--- Supplied records Enclosed Below ---
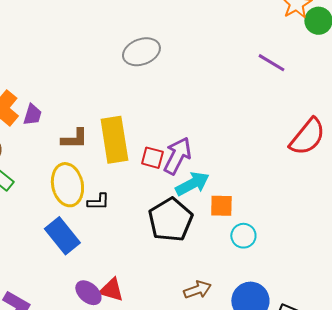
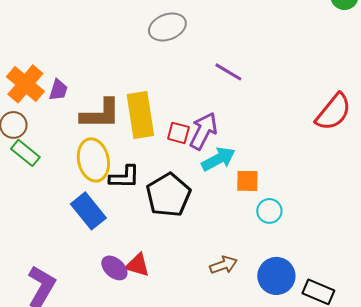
purple line: (271, 63) -> (228, 72), moved
brown L-shape: (74, 139) -> (100, 114), size x1.5
black L-shape: (98, 202) -> (124, 177), size x1.4
black pentagon: (170, 220) -> (168, 195), moved

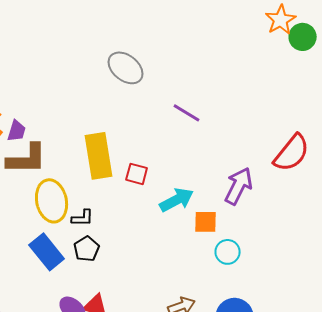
gray ellipse: (167, 27) -> (126, 68), turned 60
brown L-shape: (100, 114) -> (27, 159), moved
purple arrow: (203, 131) -> (239, 186), moved
black L-shape: (124, 177) -> (83, 218), size x0.7
black pentagon: (168, 195) -> (87, 249), moved, size x0.6

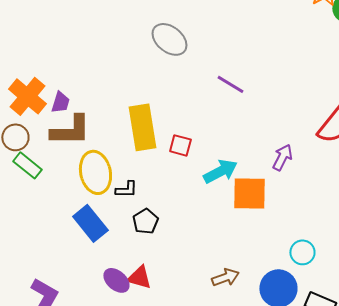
purple arrow: (239, 186) -> (282, 157), size x0.7
orange square: (206, 222) -> (249, 193), size x1.5
black pentagon: (87, 249) -> (145, 221), moved
cyan circle: (228, 252) -> (302, 252), moved

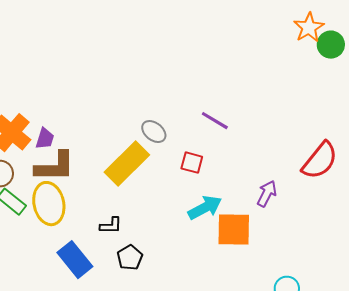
gray ellipse: (169, 39) -> (154, 132), moved, size x0.7
yellow rectangle: (142, 127) -> (127, 164), turned 54
red square: (180, 145) -> (192, 163), moved
yellow ellipse: (95, 172) -> (49, 204), moved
--- End of Enclosed Supplied records ---
Exercise
With the pictures removed from your copy, retype the lines above from the one that contains "black pentagon: (170, 220)" through the one that contains "black pentagon: (87, 249)", exactly.

Solution below
black pentagon: (170, 220) -> (168, 195), moved

gray ellipse: (167, 27) -> (126, 68), turned 60
brown L-shape: (100, 114) -> (27, 159), moved
purple arrow: (203, 131) -> (239, 186), moved
black L-shape: (124, 177) -> (83, 218), size x0.7
black pentagon: (168, 195) -> (87, 249), moved, size x0.6

purple arrow: (239, 186) -> (282, 157), size x0.7
orange square: (206, 222) -> (249, 193), size x1.5
black pentagon: (87, 249) -> (145, 221), moved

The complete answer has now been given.